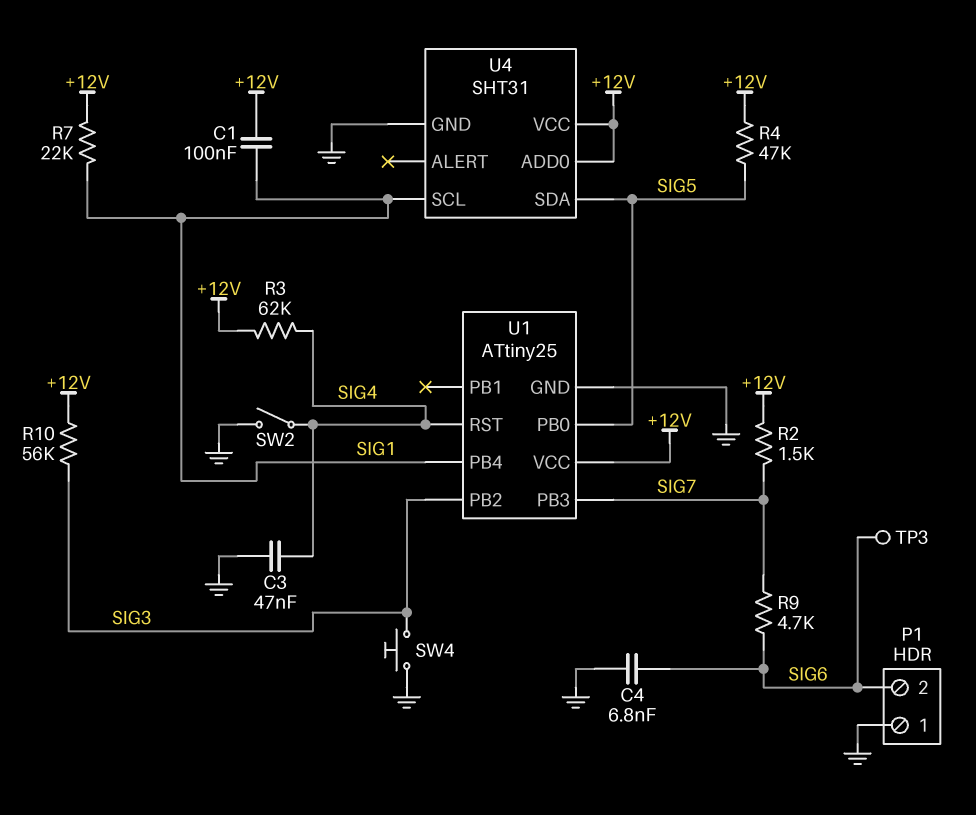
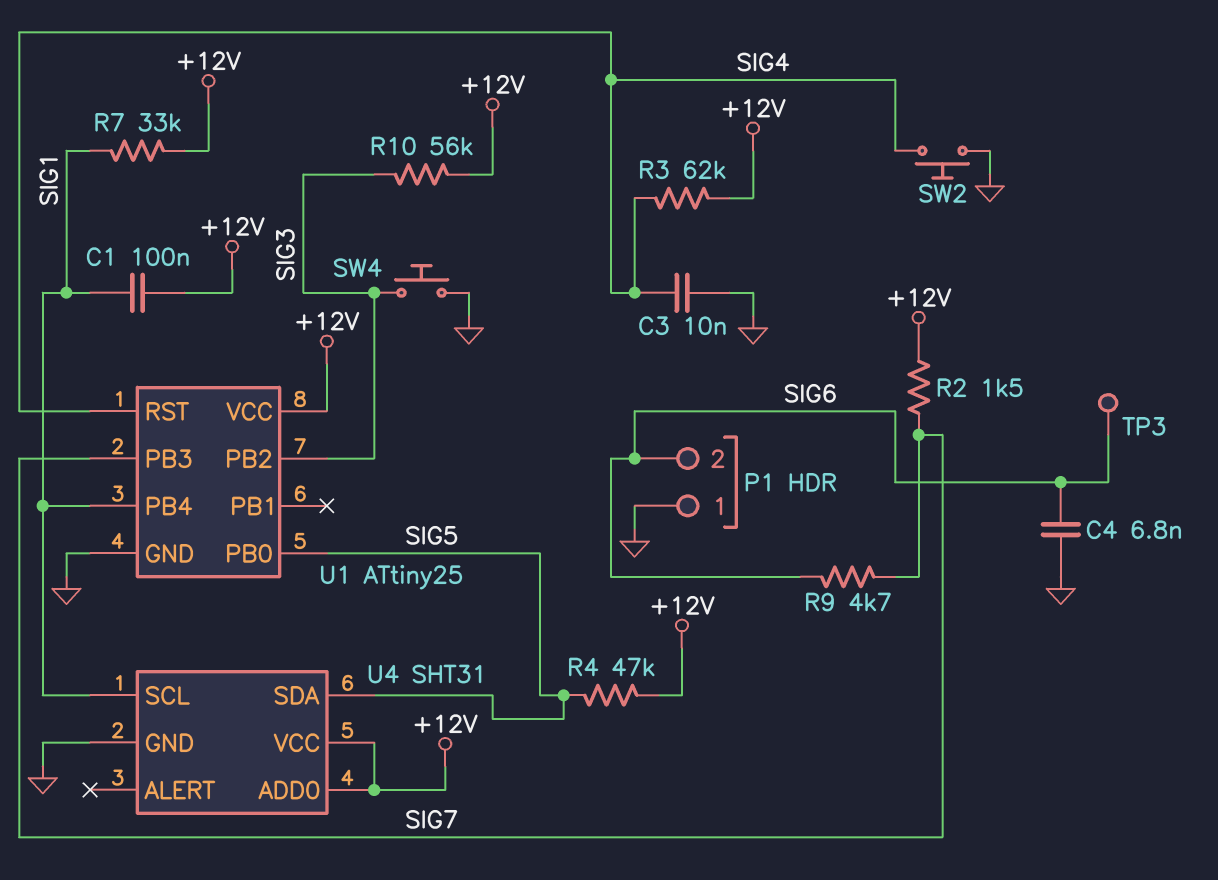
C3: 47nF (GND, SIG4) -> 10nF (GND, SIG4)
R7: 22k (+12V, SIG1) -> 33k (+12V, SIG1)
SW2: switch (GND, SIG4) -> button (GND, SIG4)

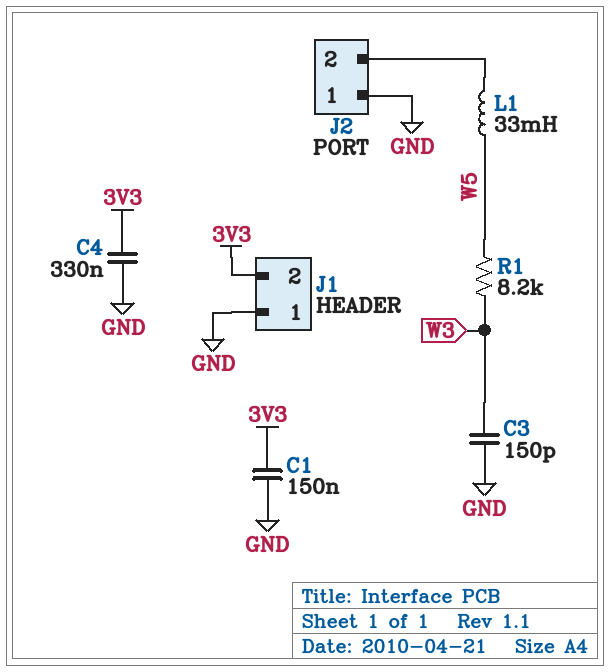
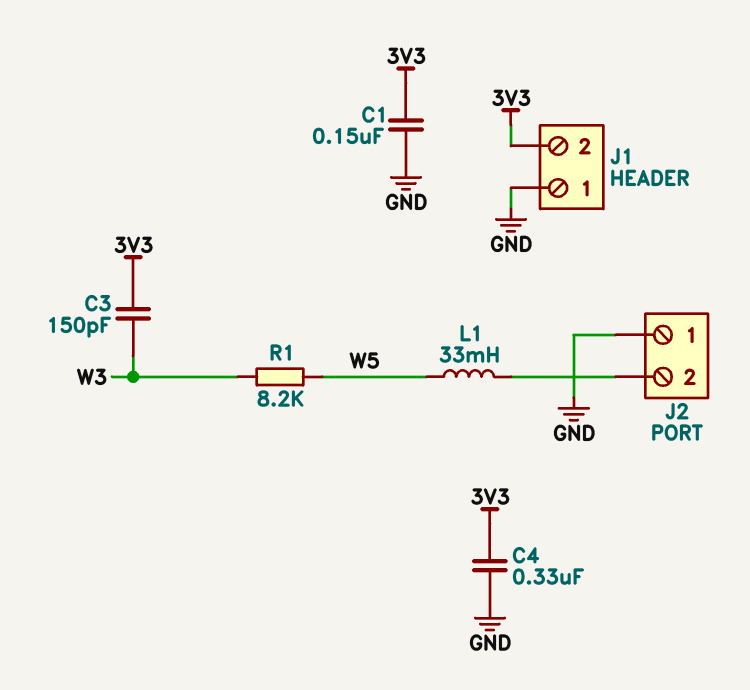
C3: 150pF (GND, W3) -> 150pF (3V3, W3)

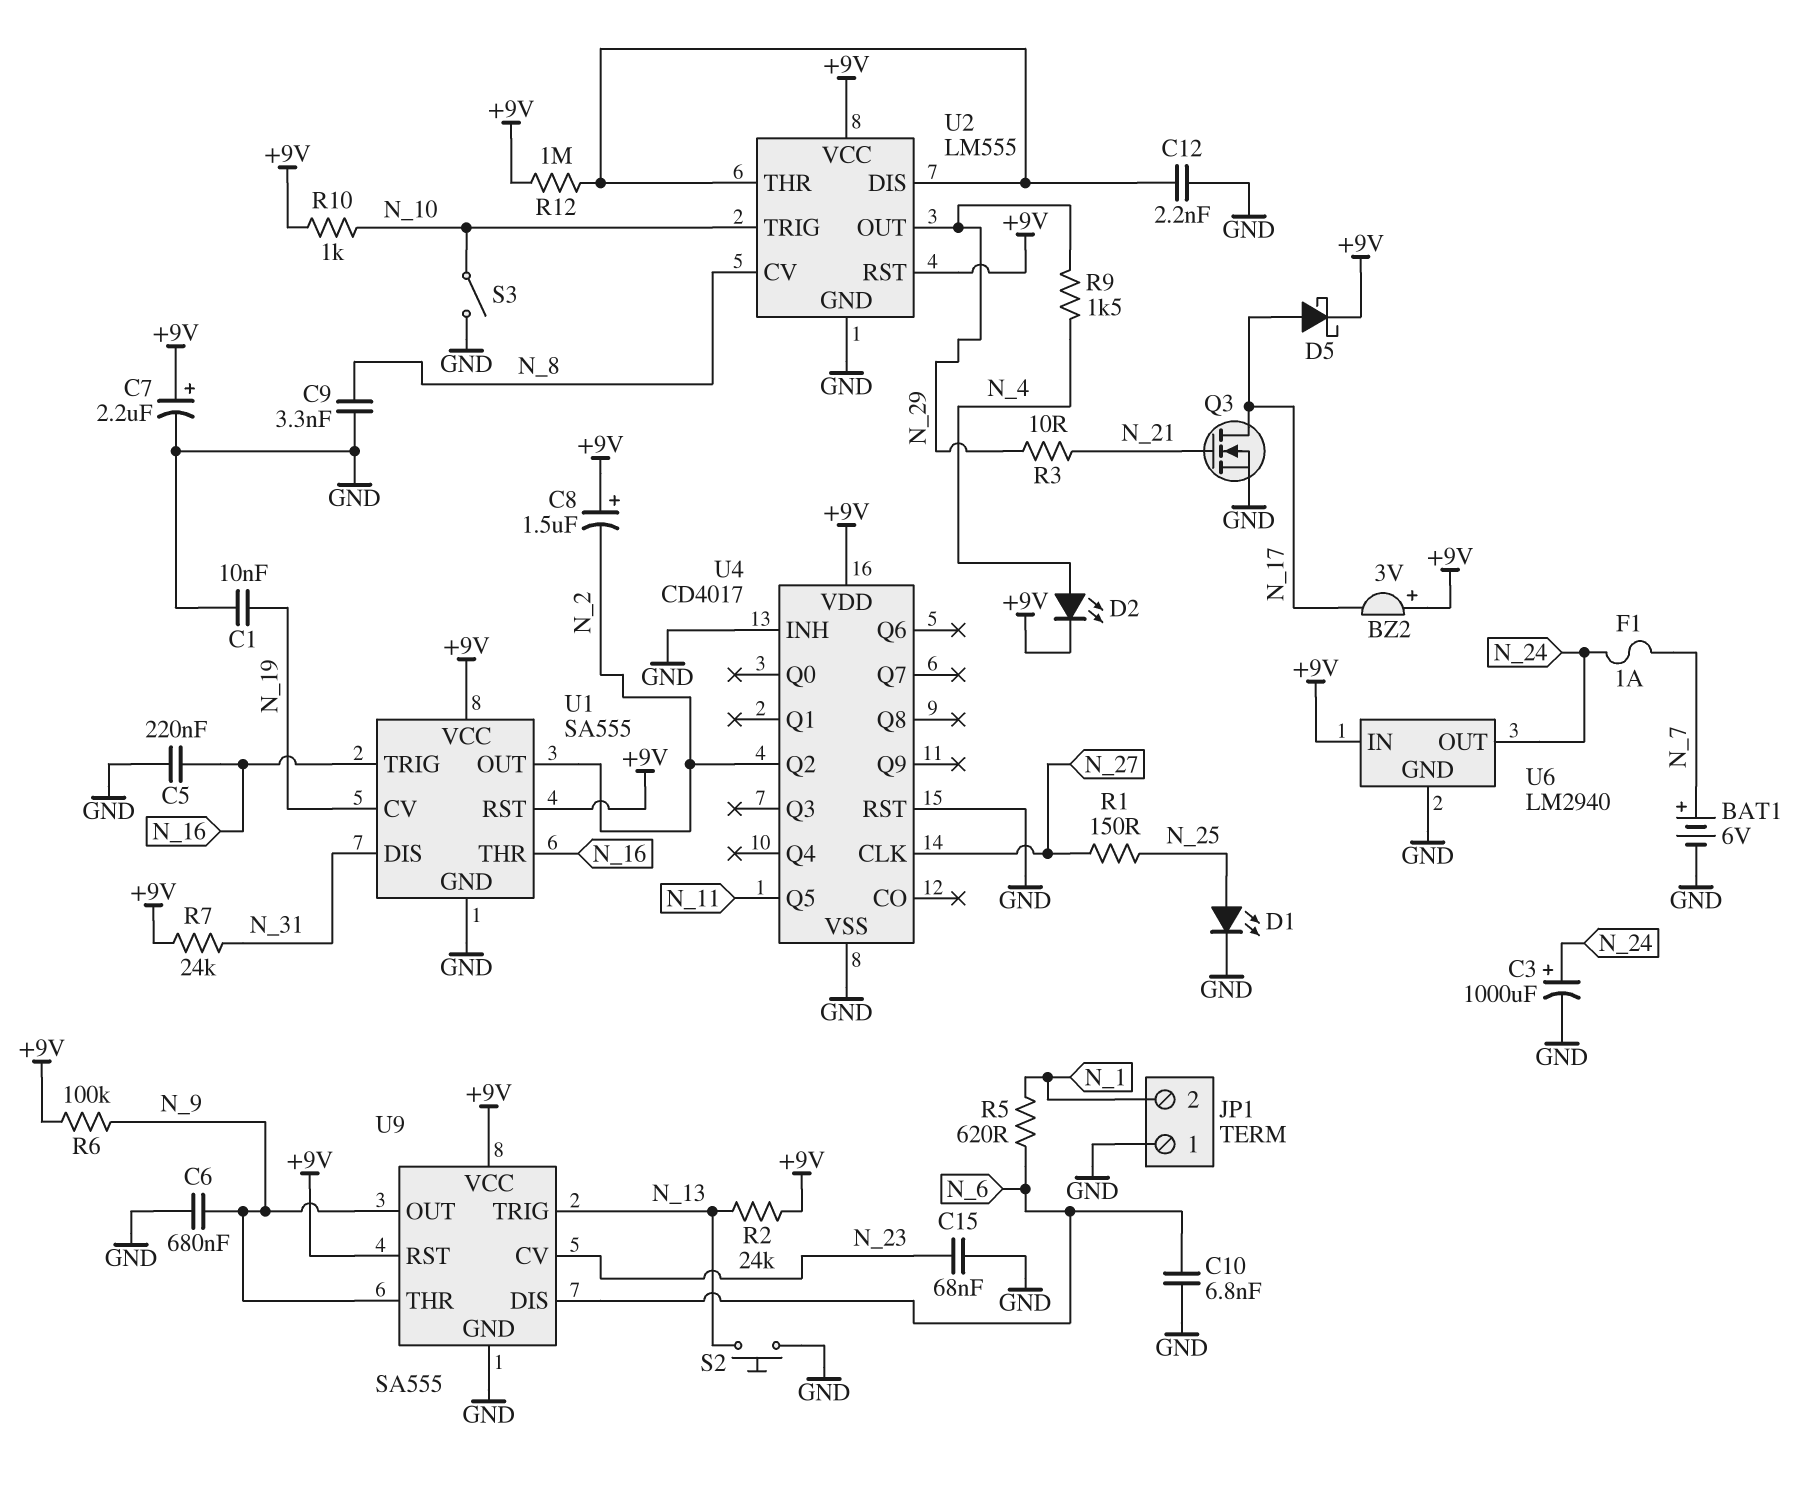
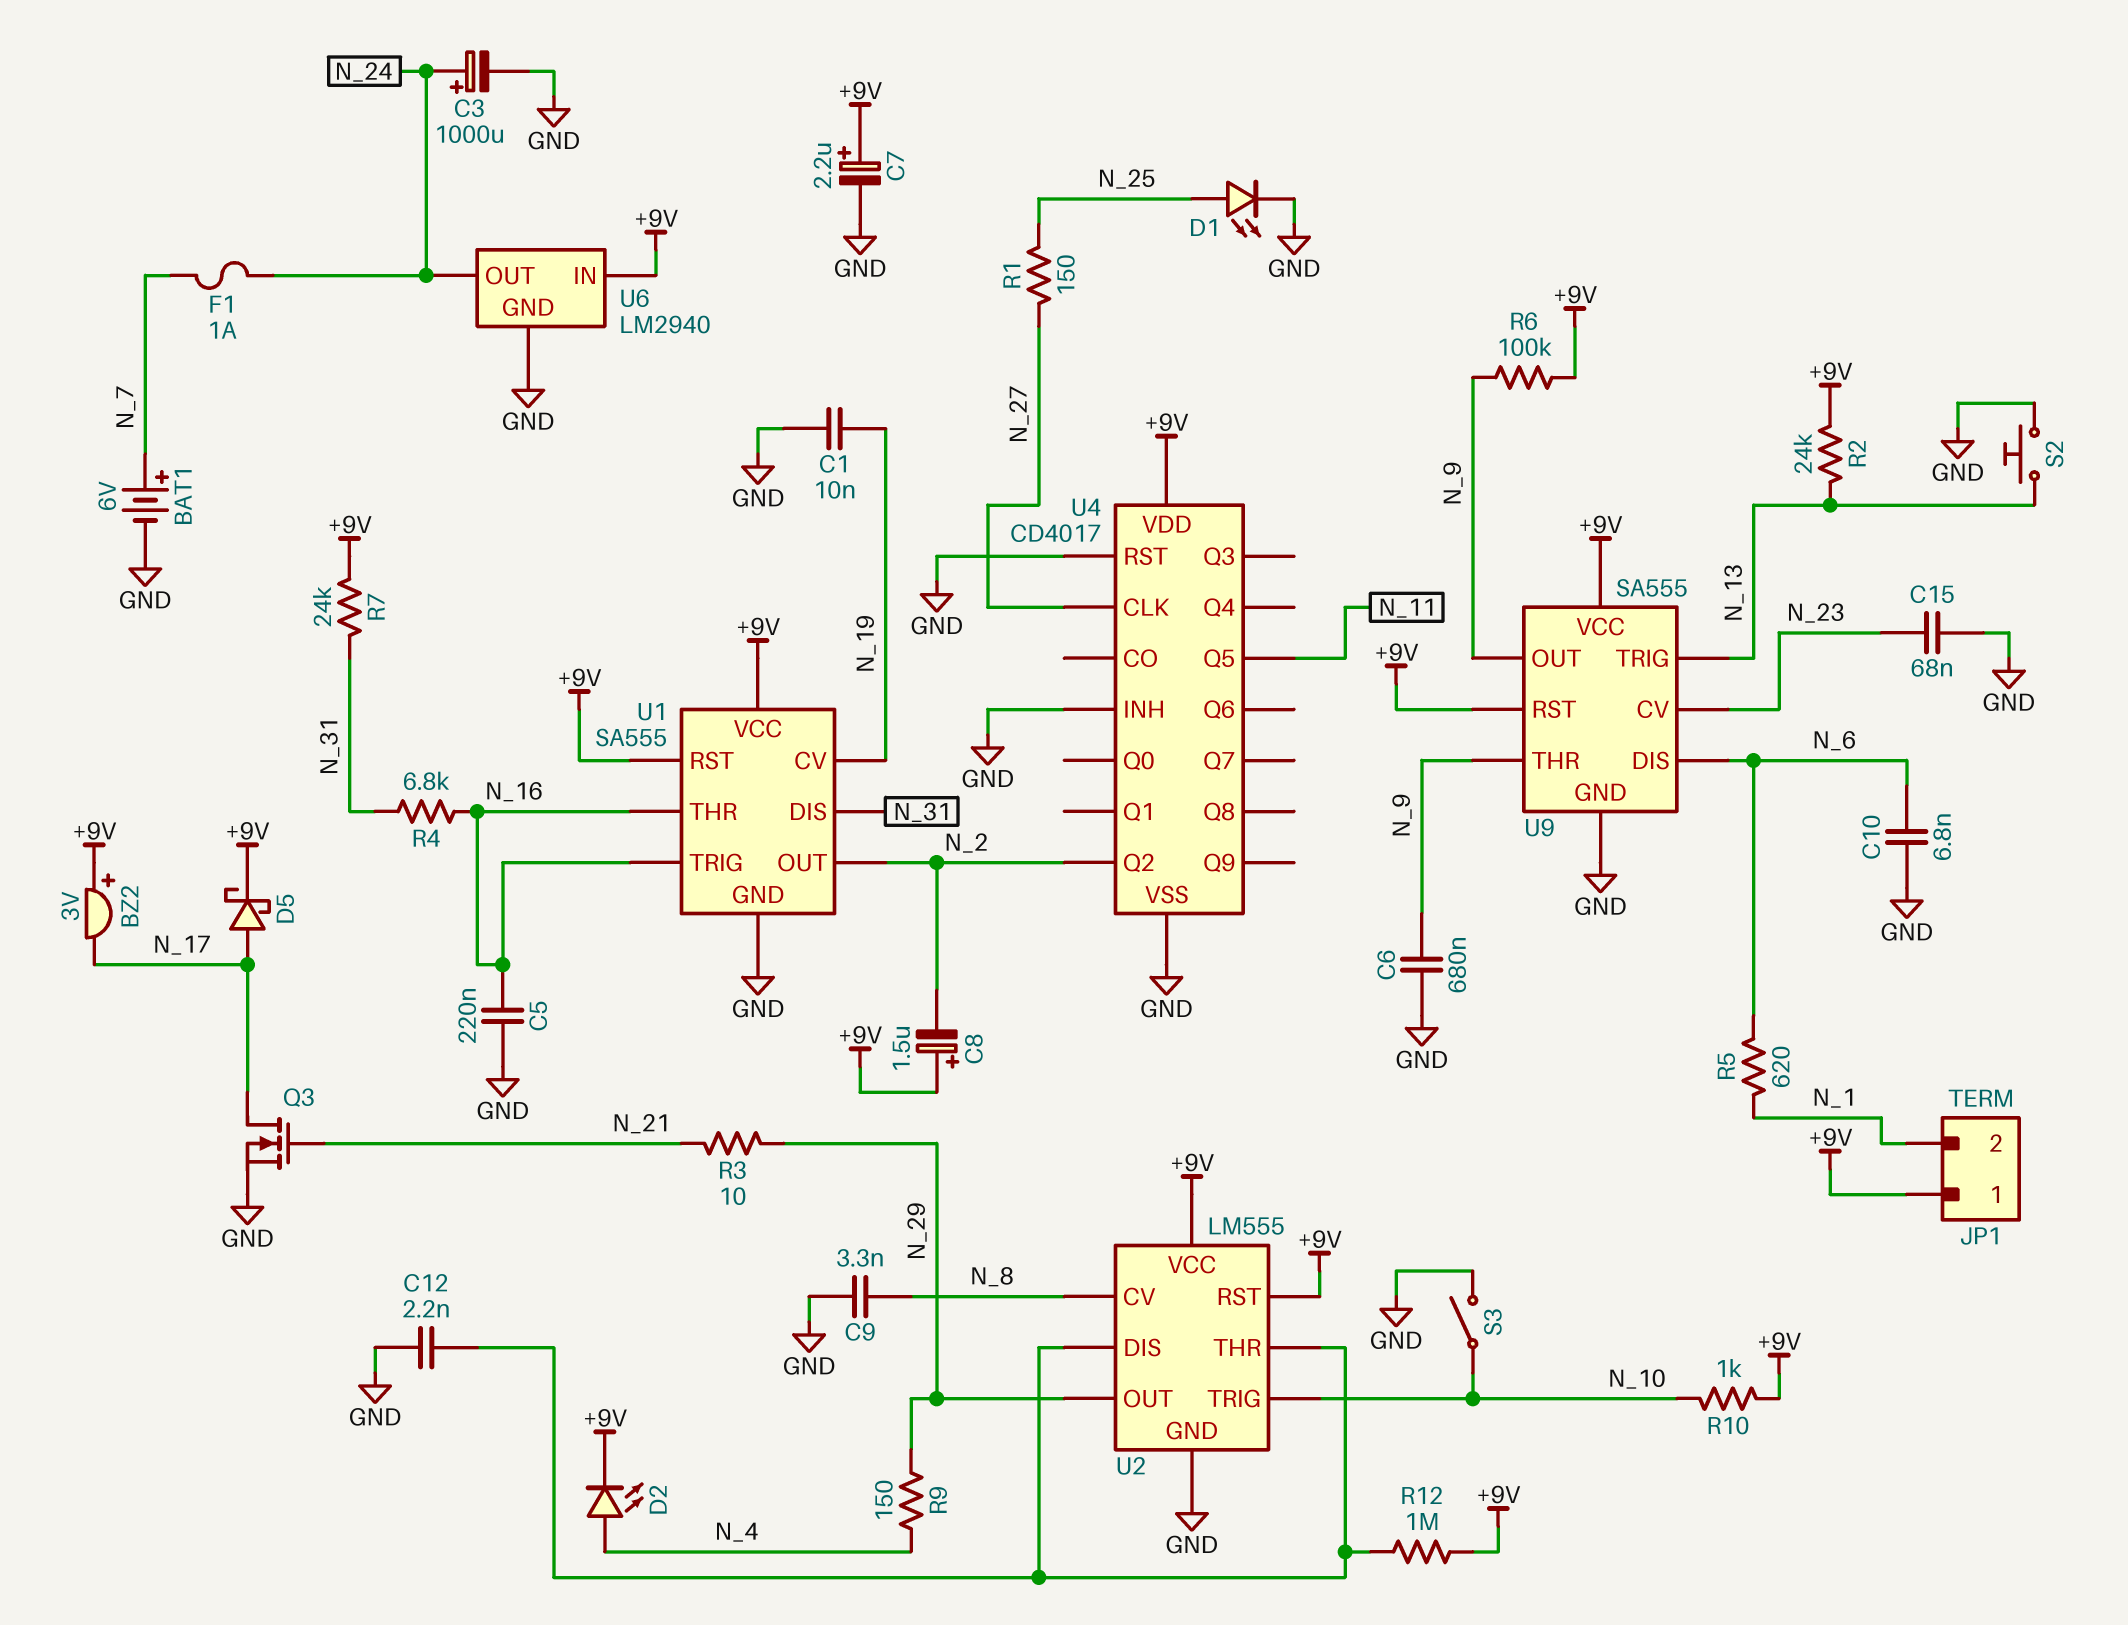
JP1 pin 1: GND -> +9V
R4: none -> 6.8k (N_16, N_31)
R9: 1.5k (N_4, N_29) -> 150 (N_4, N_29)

--------------------------------------------------

- [WHAT THE EXERCISE ASKS]
The copy should hold exactly the lines from the one containing "SW2: switch (GND, SIG4) -> button (GND, SIG4)" through the final line of the records above, both ends included, and no picture.

- [WRITTEN RESPONSE]
SW2: switch (GND, SIG4) -> button (GND, SIG4)

C3: 150pF (GND, W3) -> 150pF (3V3, W3)

JP1 pin 1: GND -> +9V
R4: none -> 6.8k (N_16, N_31)
R9: 1.5k (N_4, N_29) -> 150 (N_4, N_29)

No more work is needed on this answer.